Start of Data extract

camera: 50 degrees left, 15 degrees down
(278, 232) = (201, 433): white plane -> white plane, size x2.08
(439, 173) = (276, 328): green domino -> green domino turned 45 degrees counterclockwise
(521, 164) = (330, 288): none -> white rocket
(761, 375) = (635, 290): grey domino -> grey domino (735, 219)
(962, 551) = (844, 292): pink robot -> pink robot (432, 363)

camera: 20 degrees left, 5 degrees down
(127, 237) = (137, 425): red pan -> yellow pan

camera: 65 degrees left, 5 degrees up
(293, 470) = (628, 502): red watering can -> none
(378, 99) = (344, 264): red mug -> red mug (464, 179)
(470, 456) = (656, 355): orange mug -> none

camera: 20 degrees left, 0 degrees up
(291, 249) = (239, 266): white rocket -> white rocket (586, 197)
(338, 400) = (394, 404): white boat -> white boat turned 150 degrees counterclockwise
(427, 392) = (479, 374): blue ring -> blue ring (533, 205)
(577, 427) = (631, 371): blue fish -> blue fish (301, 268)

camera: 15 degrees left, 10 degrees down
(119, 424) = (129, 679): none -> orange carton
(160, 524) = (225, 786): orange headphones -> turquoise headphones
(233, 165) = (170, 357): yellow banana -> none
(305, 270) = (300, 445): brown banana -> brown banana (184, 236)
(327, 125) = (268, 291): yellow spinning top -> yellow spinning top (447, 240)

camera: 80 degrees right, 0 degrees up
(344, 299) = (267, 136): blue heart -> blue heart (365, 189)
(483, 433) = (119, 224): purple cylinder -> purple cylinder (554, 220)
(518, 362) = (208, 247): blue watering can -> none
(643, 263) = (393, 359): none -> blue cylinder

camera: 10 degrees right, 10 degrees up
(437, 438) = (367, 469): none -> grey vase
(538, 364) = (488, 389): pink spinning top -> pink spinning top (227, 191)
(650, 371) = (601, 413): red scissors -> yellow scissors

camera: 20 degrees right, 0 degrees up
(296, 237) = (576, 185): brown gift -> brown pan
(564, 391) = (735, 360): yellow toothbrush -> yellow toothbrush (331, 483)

End of Data extract

How to complete this task:
Lines containing the word "right" must be found in the data above and copied.

Task response:
camera: 80 degrees right, 0 degrees up
camera: 10 degrees right, 10 degrees up
camera: 20 degrees right, 0 degrees up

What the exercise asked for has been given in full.